_TASK BRIEF_
Every line of the data below is to be given again as it appears, with the images removed.

_EXERCISE INPUT_

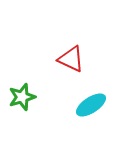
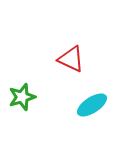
cyan ellipse: moved 1 px right
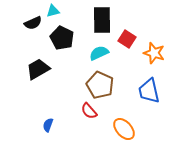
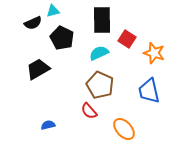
blue semicircle: rotated 56 degrees clockwise
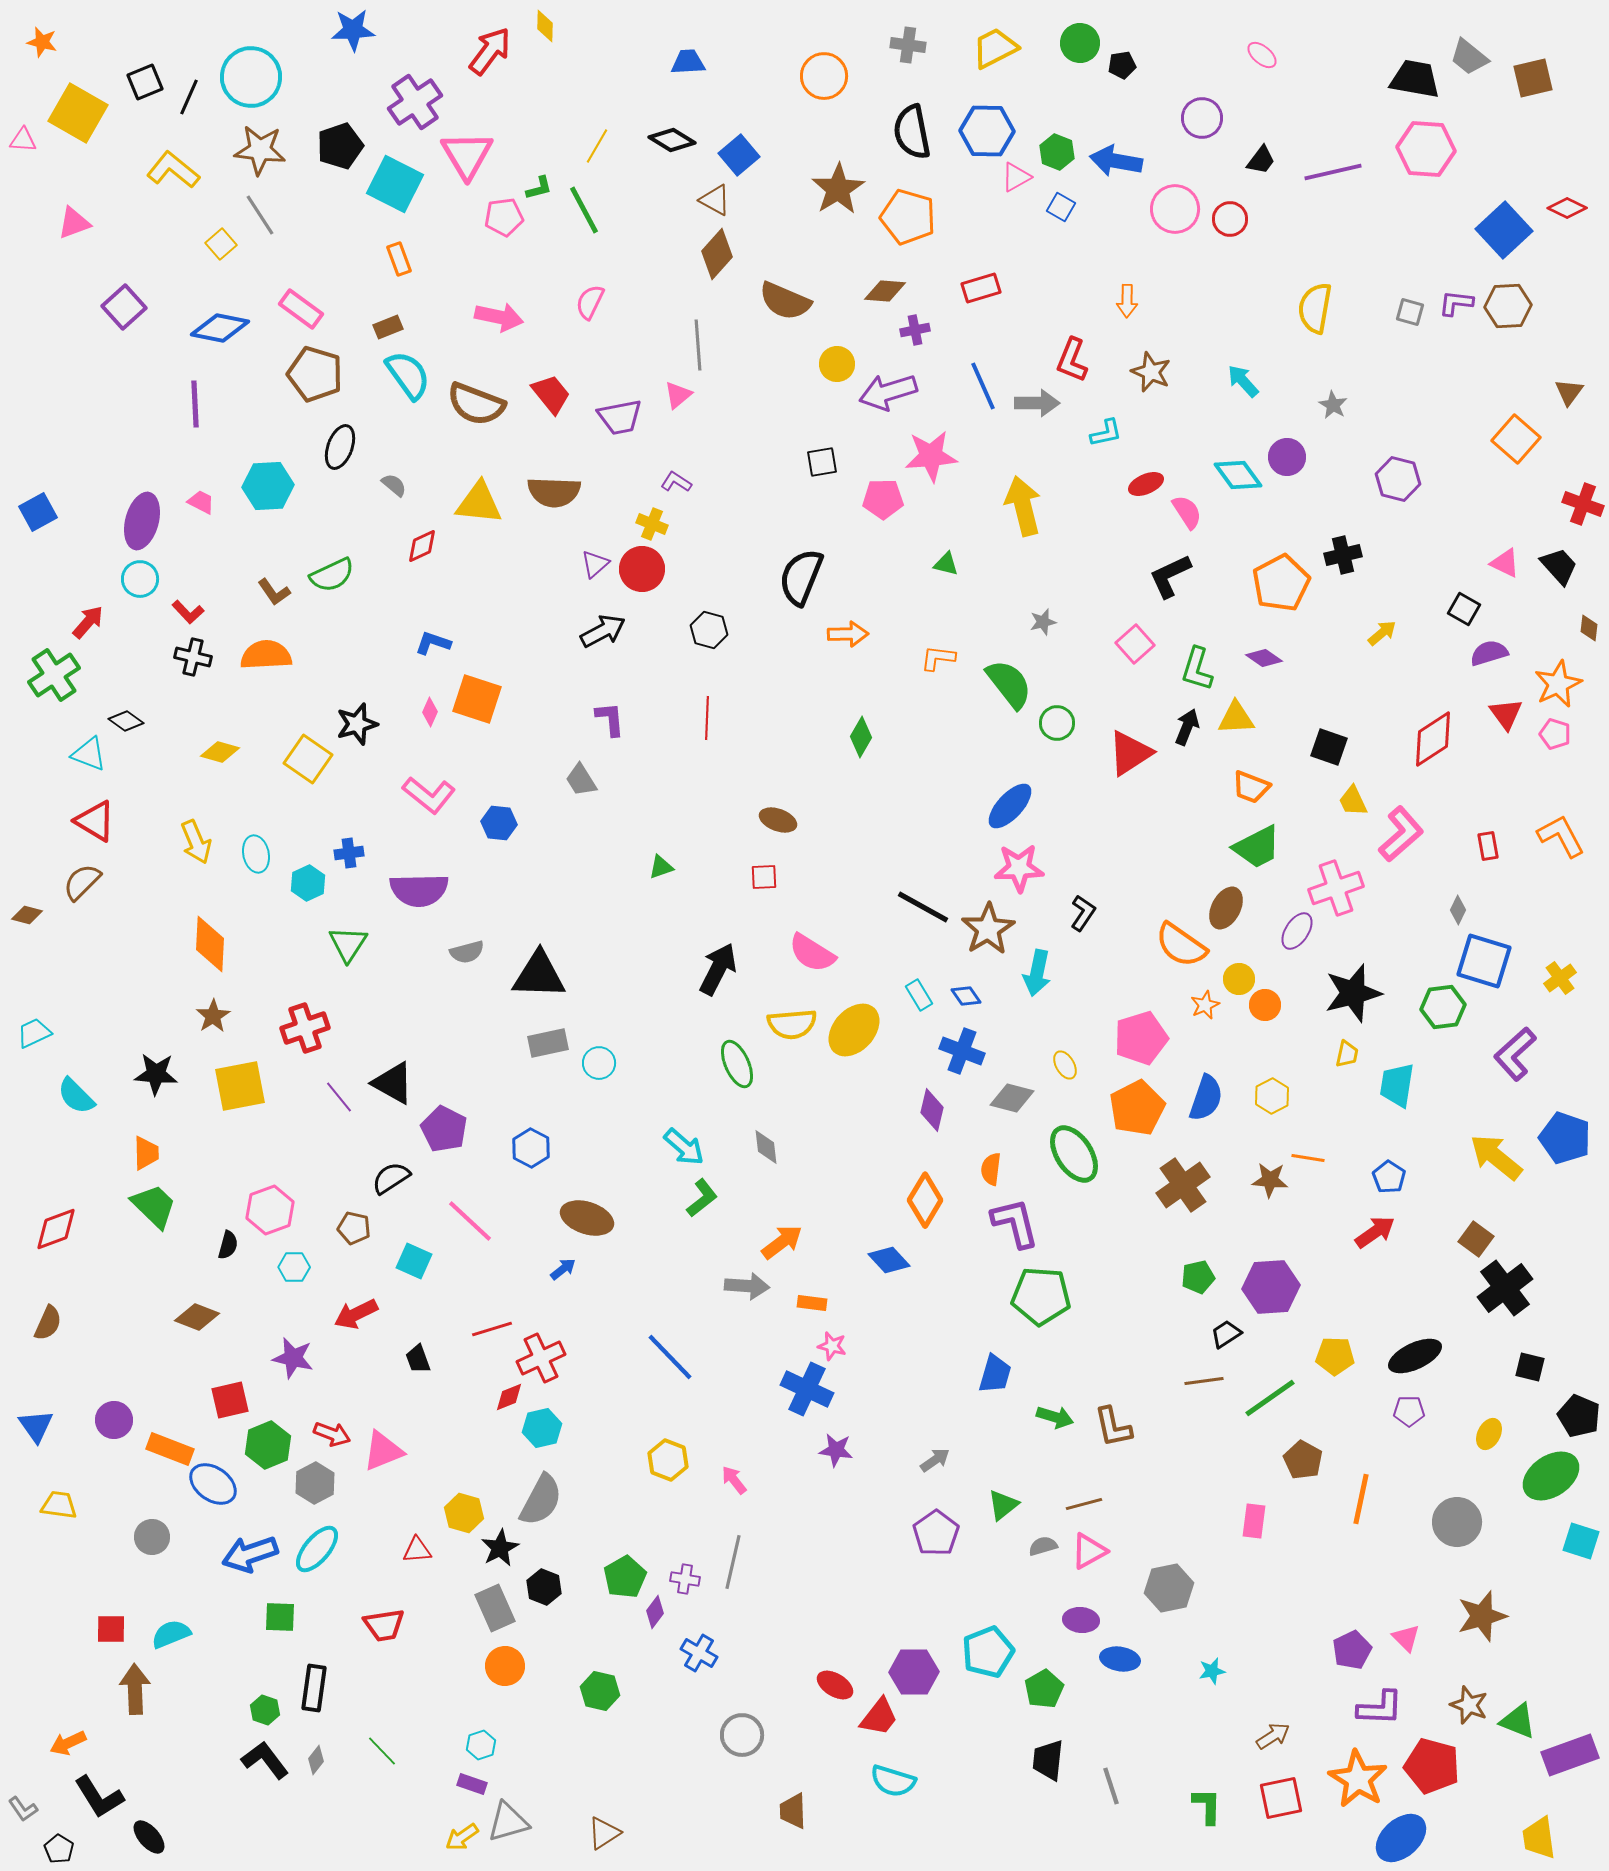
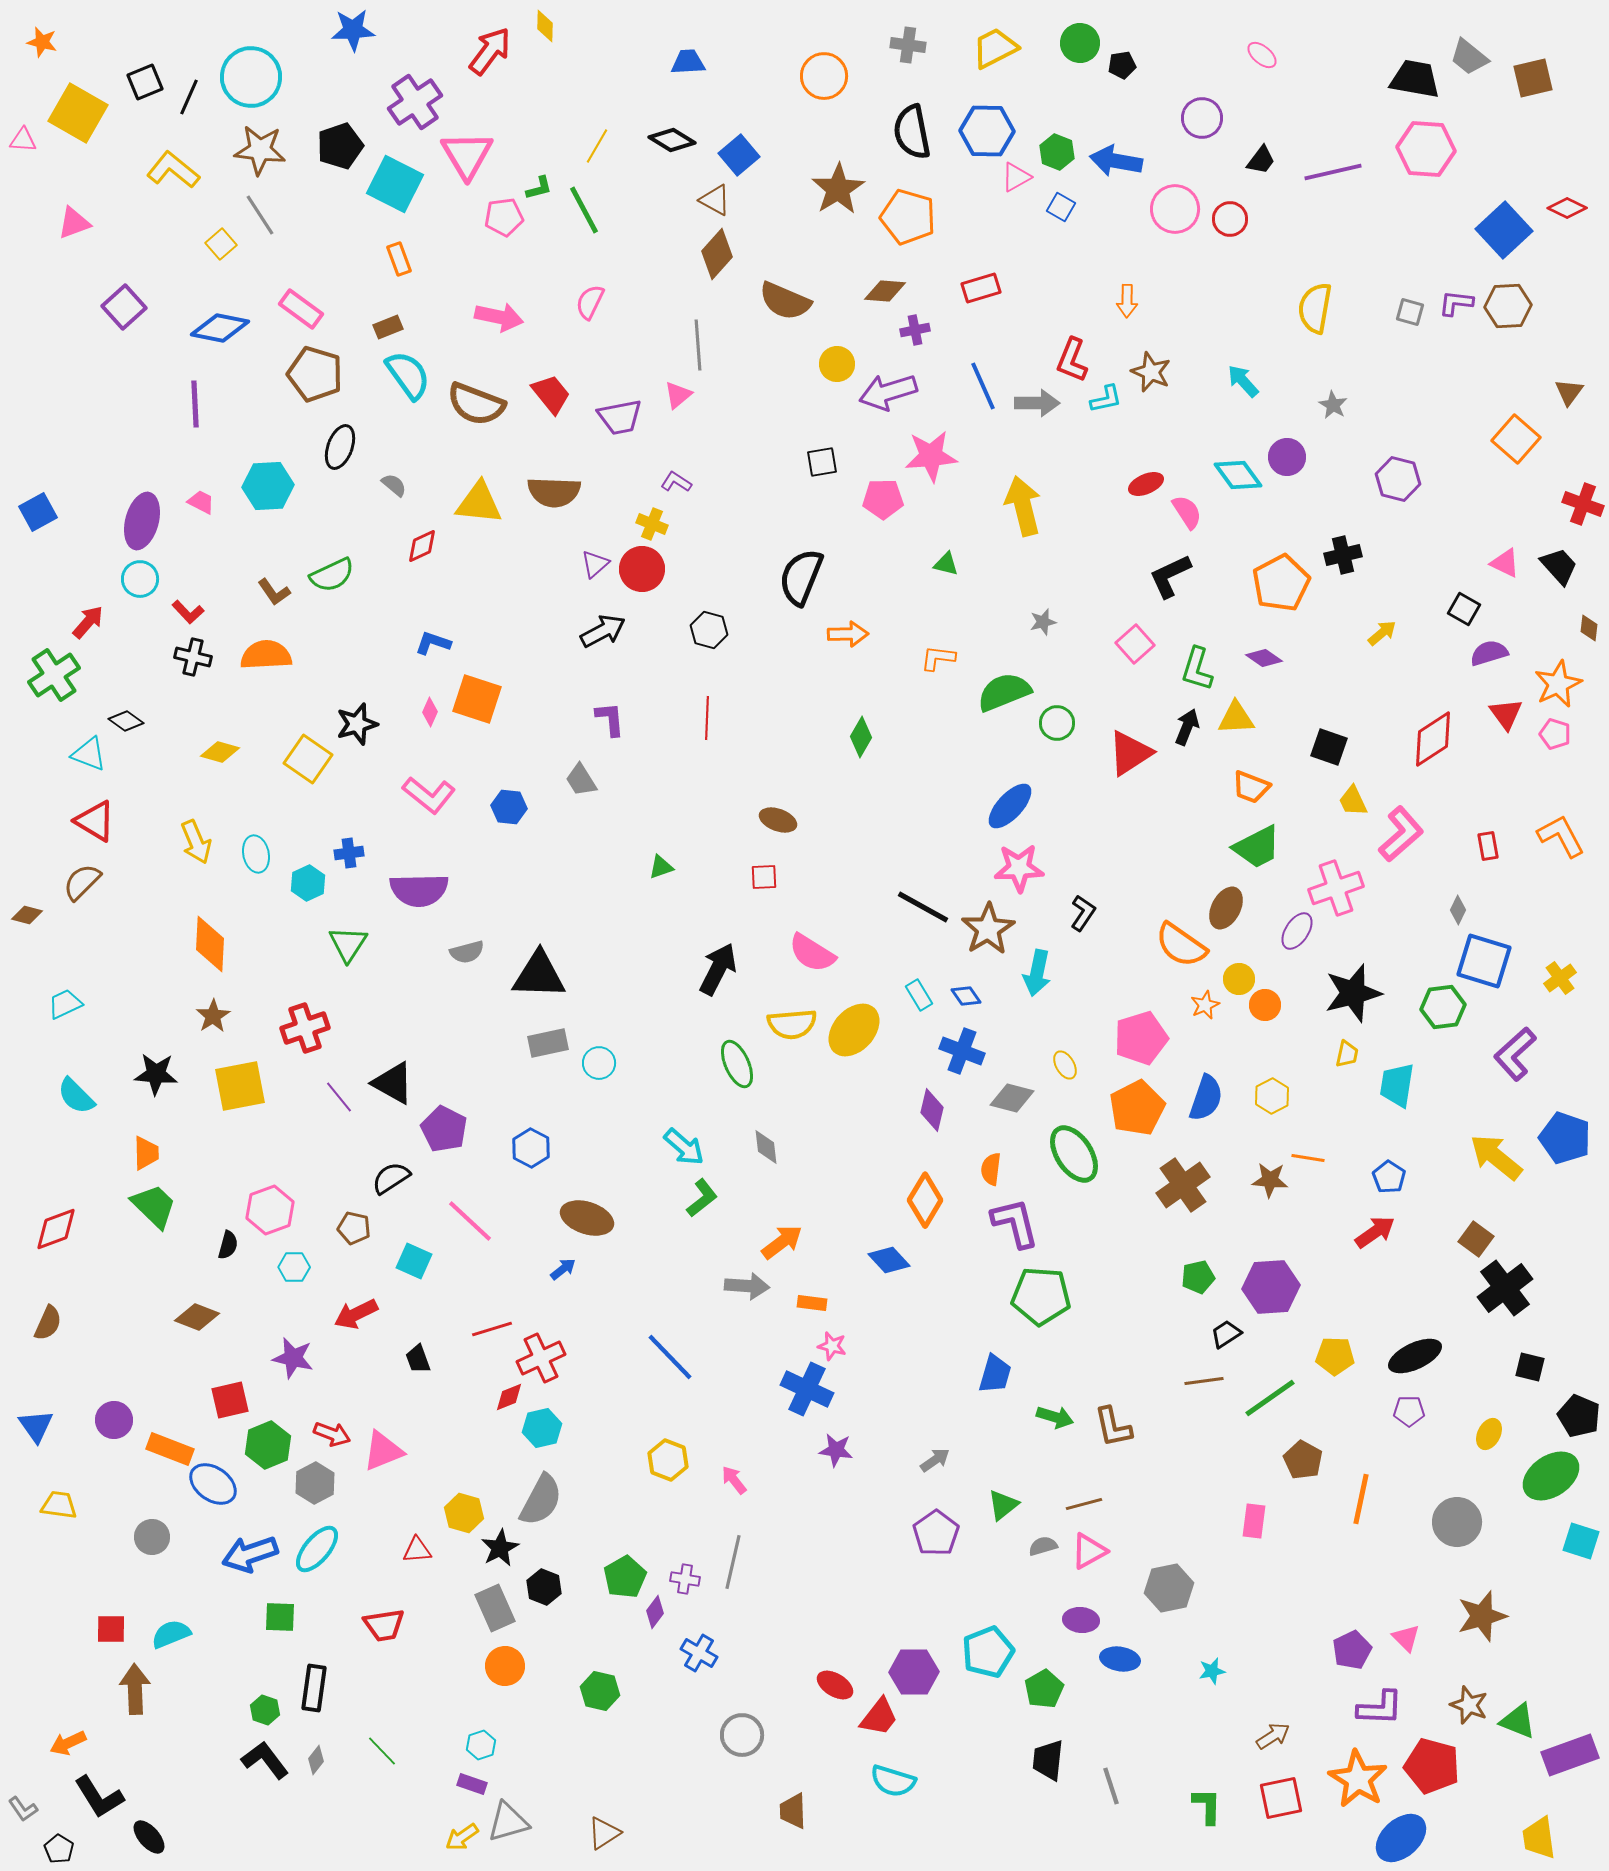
cyan L-shape at (1106, 433): moved 34 px up
green semicircle at (1009, 684): moved 5 px left, 8 px down; rotated 74 degrees counterclockwise
blue hexagon at (499, 823): moved 10 px right, 16 px up
cyan trapezoid at (34, 1033): moved 31 px right, 29 px up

_YOUR RESPONSE_
cyan ellipse: moved 1 px right
blue semicircle: rotated 56 degrees clockwise
cyan L-shape at (1106, 433): moved 34 px up
green semicircle at (1009, 684): moved 5 px left, 8 px down; rotated 74 degrees counterclockwise
blue hexagon at (499, 823): moved 10 px right, 16 px up
cyan trapezoid at (34, 1033): moved 31 px right, 29 px up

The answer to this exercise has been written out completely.